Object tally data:
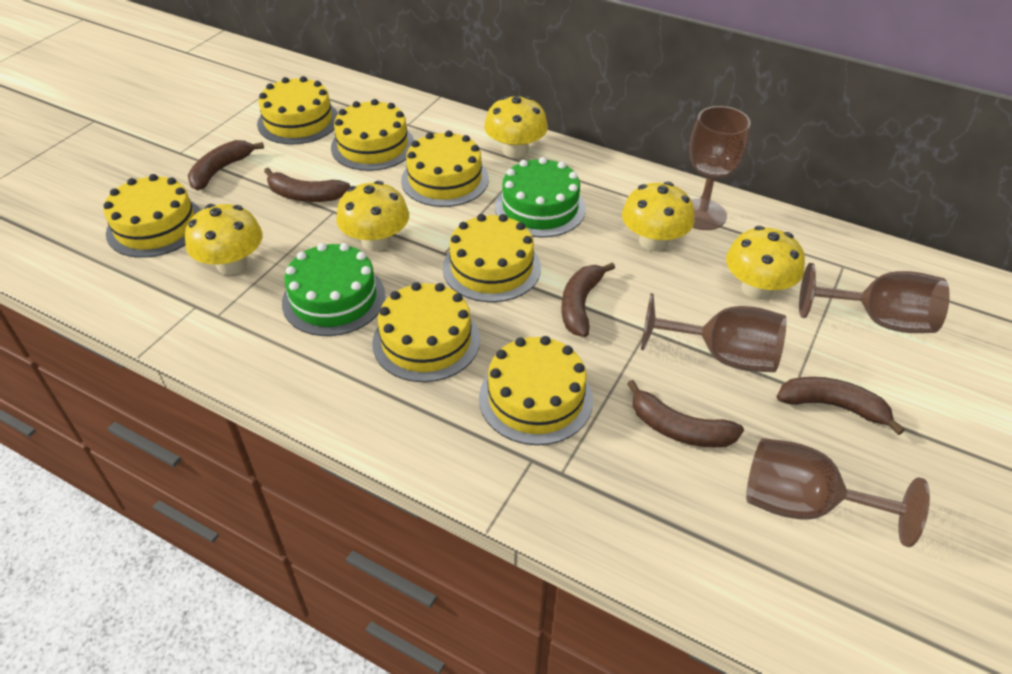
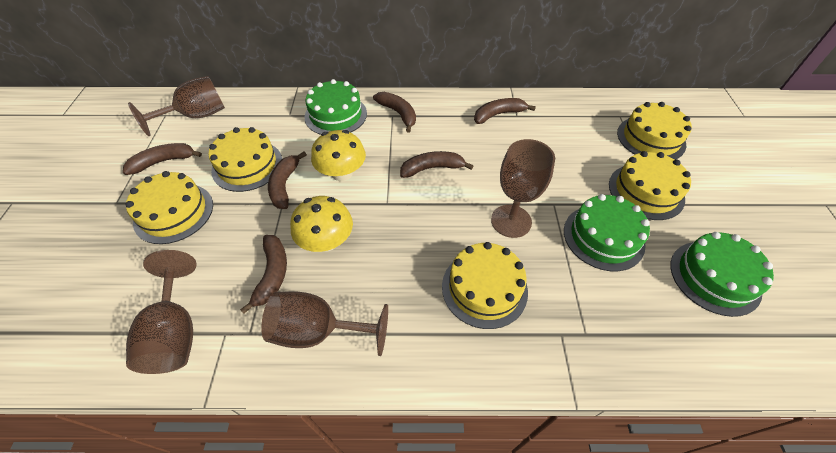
brown banana: 5 -> 6
green cake: 2 -> 3
yellow cake: 7 -> 5
yellow mushroom: 5 -> 2

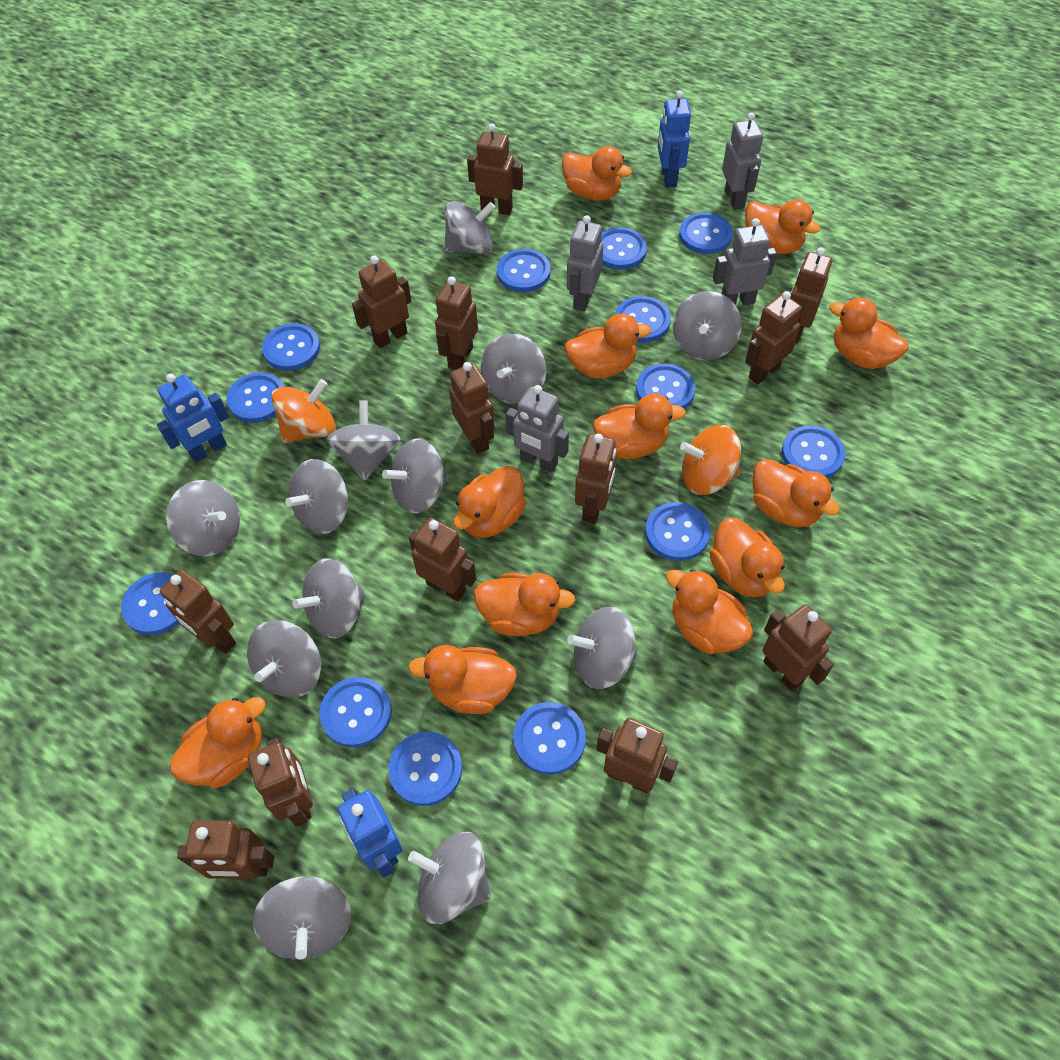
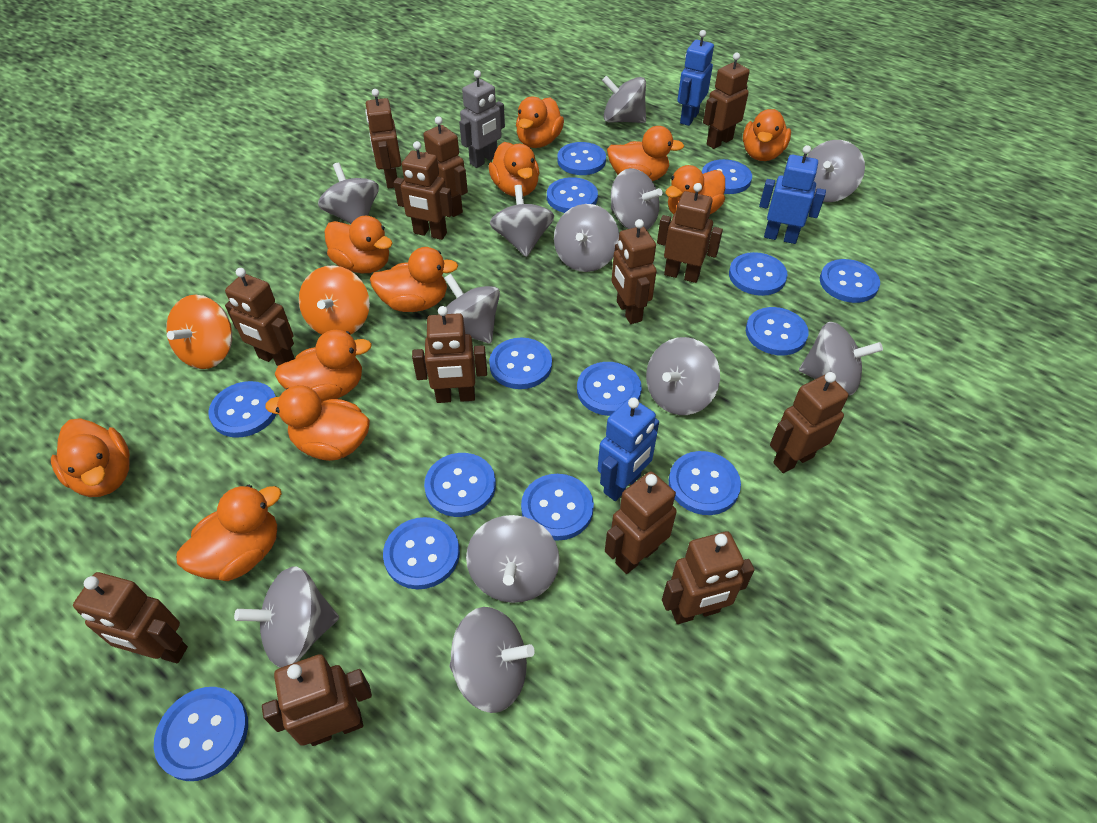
blue button: 13 -> 14
grey robot: 4 -> 1
orange duck: 12 -> 11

• [Exercise instructions]: In your copy, please omit the pictures and print every line of the records exactly.

• [Solution for this problem]:
brown banana: 5 -> 6
green cake: 2 -> 3
yellow cake: 7 -> 5
yellow mushroom: 5 -> 2

blue button: 13 -> 14
grey robot: 4 -> 1
orange duck: 12 -> 11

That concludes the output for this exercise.